= Beginning of Section =

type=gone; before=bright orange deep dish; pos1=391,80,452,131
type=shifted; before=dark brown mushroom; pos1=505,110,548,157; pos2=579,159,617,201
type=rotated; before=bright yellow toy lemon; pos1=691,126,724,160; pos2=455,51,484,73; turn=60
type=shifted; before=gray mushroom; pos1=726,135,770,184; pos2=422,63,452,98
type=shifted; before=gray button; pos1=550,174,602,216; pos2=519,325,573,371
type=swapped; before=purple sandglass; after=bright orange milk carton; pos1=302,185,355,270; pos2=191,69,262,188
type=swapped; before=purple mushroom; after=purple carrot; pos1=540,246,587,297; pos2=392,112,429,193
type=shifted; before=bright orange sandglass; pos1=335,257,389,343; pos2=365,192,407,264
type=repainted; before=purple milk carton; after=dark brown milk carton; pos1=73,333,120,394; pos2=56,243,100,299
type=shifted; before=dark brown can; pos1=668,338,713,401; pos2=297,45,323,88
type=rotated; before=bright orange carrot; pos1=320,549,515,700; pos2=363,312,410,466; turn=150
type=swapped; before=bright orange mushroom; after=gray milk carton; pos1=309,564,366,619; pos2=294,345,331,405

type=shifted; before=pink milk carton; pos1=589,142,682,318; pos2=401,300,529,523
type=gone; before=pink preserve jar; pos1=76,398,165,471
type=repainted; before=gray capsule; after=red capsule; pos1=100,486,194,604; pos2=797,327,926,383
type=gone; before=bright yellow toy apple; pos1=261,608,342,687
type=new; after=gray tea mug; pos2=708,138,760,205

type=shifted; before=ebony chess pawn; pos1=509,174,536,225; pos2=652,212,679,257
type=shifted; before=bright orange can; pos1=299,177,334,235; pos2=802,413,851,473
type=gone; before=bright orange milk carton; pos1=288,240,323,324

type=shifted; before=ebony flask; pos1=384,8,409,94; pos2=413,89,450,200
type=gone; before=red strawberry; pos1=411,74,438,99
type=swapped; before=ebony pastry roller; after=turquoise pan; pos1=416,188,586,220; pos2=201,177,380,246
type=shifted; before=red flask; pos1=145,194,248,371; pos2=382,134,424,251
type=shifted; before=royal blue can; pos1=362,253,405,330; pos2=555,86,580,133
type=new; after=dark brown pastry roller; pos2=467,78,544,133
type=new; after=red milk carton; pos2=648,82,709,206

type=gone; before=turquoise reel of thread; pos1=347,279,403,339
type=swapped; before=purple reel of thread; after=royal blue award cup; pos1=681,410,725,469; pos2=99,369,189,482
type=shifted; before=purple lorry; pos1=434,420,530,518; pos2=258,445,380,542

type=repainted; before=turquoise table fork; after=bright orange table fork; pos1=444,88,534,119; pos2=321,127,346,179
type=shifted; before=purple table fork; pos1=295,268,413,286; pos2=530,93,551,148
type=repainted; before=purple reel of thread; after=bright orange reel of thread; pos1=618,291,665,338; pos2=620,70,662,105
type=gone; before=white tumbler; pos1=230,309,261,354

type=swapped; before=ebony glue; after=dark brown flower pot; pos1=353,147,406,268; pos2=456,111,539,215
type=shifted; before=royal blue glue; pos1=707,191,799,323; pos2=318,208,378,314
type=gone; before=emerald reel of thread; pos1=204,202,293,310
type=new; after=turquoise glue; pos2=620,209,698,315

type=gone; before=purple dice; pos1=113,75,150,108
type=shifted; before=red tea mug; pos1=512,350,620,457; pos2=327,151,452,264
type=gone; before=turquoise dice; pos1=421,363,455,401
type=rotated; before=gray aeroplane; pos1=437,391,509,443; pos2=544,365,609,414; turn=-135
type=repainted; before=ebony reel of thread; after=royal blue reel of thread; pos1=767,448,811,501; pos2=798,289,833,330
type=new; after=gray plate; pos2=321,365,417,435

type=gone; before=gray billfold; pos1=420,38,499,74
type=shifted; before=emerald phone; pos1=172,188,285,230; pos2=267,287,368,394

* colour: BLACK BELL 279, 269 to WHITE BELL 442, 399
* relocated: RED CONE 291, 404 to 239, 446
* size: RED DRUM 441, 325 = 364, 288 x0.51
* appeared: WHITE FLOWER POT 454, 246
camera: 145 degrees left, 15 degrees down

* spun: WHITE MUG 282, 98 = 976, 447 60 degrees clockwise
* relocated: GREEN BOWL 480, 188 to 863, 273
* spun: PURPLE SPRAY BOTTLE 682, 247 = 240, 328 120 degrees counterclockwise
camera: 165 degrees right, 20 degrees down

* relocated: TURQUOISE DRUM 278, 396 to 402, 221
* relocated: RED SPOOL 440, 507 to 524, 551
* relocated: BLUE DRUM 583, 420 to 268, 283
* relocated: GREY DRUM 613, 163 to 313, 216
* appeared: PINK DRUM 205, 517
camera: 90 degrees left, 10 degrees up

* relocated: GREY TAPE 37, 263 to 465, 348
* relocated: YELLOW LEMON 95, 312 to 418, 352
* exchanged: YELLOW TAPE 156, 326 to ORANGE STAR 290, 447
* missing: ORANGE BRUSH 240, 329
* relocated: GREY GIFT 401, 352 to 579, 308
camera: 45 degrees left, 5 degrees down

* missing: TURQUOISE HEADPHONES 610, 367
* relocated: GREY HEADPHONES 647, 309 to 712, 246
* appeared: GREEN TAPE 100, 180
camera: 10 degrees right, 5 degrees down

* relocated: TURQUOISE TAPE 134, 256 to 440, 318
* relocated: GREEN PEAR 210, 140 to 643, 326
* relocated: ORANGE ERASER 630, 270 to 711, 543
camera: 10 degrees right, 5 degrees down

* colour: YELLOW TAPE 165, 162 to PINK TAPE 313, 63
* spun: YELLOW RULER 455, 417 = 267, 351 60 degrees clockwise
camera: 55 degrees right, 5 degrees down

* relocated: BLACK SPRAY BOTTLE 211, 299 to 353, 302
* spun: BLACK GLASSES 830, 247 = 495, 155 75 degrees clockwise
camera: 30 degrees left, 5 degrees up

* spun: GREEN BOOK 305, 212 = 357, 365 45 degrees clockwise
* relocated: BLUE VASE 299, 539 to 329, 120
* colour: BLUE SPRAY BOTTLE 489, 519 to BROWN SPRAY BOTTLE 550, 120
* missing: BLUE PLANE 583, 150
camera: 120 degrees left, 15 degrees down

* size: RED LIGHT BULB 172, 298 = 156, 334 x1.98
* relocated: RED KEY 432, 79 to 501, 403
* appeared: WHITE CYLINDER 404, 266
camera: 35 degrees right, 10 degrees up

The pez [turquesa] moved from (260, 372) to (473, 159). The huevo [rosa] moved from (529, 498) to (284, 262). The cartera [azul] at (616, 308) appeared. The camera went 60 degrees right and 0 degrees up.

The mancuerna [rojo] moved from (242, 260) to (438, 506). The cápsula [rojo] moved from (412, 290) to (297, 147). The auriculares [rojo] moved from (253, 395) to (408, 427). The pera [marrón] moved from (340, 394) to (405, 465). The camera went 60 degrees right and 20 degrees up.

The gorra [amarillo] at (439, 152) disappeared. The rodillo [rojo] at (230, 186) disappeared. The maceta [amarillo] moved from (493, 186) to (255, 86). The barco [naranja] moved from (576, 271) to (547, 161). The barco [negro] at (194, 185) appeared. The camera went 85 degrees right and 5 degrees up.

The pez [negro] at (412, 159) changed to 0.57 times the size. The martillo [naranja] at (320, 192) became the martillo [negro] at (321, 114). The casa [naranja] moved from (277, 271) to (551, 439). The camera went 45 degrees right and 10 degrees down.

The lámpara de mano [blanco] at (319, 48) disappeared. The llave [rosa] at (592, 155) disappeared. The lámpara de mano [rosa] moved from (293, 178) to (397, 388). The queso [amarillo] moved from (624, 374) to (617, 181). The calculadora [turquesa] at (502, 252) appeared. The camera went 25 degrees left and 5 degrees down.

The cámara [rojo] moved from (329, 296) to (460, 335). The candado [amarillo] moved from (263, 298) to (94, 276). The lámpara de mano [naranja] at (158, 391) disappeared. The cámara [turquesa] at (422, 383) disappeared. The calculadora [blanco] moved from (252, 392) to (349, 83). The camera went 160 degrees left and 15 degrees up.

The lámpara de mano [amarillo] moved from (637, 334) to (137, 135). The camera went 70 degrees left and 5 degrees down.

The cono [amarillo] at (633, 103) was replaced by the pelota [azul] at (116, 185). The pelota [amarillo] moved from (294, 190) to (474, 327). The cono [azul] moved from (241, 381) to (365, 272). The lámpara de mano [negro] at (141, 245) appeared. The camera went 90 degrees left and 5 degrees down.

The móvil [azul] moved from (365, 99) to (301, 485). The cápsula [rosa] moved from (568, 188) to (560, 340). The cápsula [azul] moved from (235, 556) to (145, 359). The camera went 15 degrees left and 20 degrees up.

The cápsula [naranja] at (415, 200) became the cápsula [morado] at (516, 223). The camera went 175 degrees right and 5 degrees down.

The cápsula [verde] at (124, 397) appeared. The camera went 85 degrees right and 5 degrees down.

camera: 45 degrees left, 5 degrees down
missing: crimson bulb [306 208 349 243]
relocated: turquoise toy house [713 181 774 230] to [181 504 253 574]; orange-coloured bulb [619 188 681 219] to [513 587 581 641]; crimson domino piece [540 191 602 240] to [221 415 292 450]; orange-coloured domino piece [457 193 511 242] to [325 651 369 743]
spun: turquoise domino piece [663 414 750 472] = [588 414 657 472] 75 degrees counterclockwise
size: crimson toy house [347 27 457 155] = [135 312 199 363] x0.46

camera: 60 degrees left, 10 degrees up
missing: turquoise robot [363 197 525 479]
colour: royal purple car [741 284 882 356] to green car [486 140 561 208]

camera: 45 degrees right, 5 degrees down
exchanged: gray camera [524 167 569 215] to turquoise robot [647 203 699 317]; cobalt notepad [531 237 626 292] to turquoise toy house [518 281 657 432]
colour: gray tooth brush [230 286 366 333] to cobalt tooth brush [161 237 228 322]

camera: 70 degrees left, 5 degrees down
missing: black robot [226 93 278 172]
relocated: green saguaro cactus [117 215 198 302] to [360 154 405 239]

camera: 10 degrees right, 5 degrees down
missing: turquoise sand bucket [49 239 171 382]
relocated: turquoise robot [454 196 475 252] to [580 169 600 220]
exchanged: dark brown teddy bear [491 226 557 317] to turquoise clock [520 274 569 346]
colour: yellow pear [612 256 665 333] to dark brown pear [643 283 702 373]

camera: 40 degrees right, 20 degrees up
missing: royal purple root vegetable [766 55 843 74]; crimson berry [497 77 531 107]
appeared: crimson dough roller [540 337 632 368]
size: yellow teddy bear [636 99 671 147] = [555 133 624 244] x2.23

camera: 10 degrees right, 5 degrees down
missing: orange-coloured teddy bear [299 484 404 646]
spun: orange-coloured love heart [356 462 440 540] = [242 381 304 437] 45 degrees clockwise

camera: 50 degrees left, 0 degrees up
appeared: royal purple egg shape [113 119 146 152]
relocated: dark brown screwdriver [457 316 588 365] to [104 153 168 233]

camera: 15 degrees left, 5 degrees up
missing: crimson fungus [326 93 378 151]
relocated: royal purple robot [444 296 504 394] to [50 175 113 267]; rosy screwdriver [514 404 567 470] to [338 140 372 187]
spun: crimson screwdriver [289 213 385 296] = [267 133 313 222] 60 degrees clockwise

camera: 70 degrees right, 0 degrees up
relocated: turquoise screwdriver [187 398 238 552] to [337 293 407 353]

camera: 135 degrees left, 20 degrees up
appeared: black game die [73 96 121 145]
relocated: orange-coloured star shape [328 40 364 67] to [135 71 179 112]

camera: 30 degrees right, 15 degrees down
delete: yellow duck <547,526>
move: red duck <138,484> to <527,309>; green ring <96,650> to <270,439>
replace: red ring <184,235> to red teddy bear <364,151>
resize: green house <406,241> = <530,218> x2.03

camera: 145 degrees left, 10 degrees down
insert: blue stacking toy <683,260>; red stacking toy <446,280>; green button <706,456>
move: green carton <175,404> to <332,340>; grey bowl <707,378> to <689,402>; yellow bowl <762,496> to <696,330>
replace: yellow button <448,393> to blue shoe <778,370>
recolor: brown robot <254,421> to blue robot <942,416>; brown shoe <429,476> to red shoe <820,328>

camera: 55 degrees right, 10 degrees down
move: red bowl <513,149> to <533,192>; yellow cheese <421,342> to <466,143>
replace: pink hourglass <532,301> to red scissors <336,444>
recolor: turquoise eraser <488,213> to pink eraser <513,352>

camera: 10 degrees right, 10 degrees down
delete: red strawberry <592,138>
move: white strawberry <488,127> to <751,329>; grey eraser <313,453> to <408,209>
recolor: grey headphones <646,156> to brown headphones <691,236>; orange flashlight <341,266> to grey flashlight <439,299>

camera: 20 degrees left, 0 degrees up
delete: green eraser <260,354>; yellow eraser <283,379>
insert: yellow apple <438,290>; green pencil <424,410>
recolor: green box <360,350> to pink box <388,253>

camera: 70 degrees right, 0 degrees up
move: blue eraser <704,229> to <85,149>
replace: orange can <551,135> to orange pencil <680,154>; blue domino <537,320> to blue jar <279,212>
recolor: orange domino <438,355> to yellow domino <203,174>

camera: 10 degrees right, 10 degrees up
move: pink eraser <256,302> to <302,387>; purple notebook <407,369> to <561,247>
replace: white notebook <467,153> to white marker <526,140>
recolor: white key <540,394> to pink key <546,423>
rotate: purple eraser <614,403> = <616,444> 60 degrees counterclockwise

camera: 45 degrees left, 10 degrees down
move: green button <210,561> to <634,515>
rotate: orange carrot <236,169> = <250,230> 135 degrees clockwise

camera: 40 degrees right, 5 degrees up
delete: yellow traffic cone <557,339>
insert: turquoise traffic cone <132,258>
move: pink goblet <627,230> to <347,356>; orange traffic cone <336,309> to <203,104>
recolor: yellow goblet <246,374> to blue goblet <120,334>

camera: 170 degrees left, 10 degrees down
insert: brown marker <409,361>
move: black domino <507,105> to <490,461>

= End of Section =

WORK REQUEST => Could you transcribe the entries above word for word, from the line with "camera: 30 degrees right, 15 degrees down" down to the line with "replace: red ring", keeping both?

EXERCISE RESPONSE =>
camera: 30 degrees right, 15 degrees down
delete: yellow duck <547,526>
move: red duck <138,484> to <527,309>; green ring <96,650> to <270,439>
replace: red ring <184,235> to red teddy bear <364,151>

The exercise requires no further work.